# Dataset extract:
►
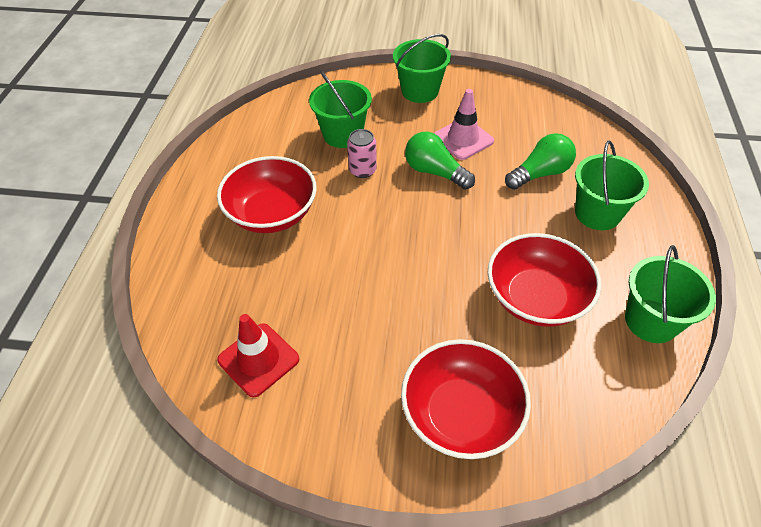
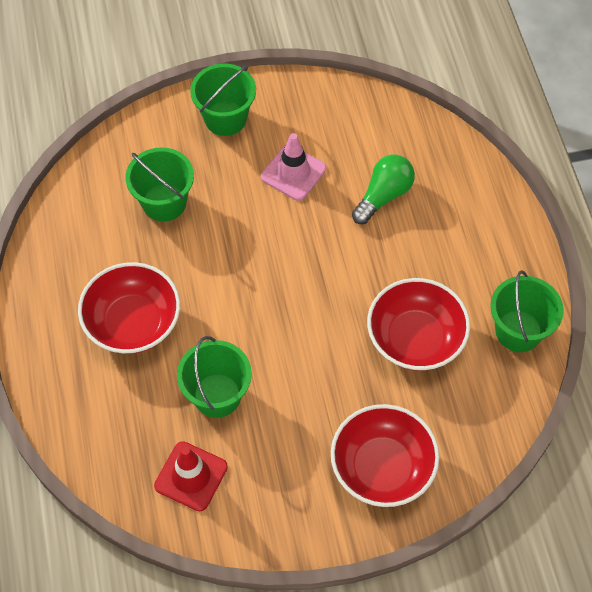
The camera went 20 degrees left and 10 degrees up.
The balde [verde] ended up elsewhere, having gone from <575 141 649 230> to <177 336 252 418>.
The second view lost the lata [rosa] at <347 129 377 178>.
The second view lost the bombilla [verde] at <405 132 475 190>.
◄
# What the exercise asks:
Print the data exactly as written, dropping any images it holds.

# The completed task:
The camera went 20 degrees left and 10 degrees up.
The balde [verde] ended up elsewhere, having gone from <575 141 649 230> to <177 336 252 418>.
The second view lost the lata [rosa] at <347 129 377 178>.
The second view lost the bombilla [verde] at <405 132 475 190>.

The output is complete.